(Beginning of Recorded data)

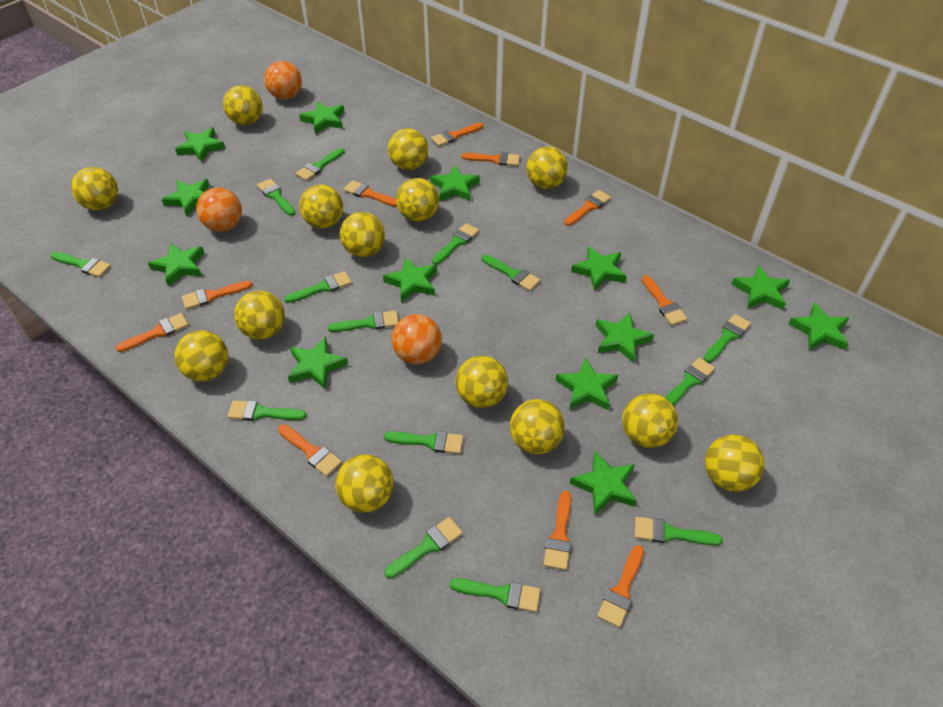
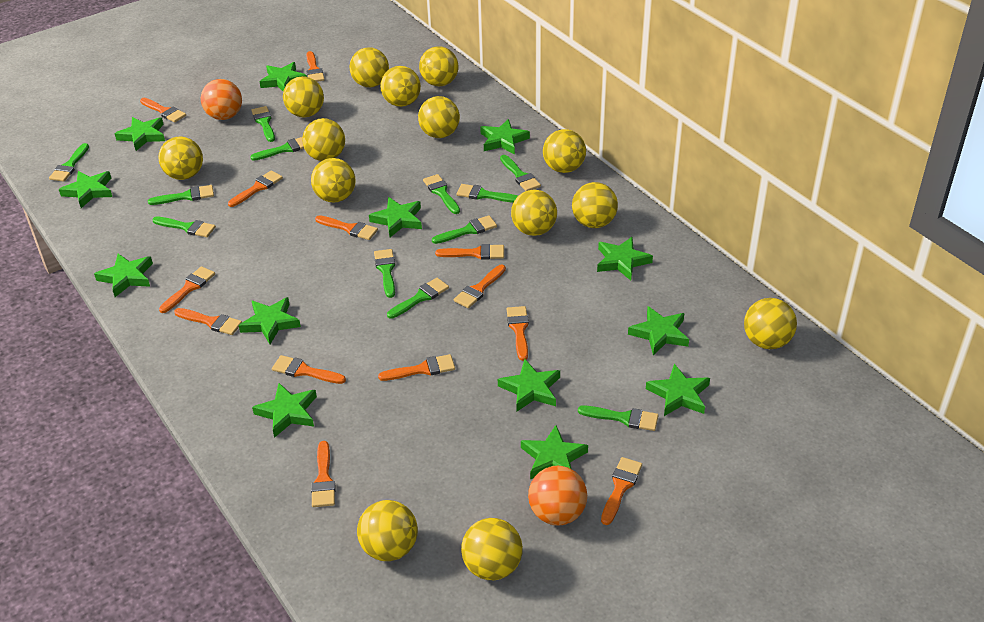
green brush: 14 -> 12
orange ball: 3 -> 2
orange brush: 10 -> 13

(End of Recorded data)

# Task prompt
From the material above, output every line exactly as written, dropping any picture.

# Output for this task
green brush: 14 -> 12
orange ball: 3 -> 2
orange brush: 10 -> 13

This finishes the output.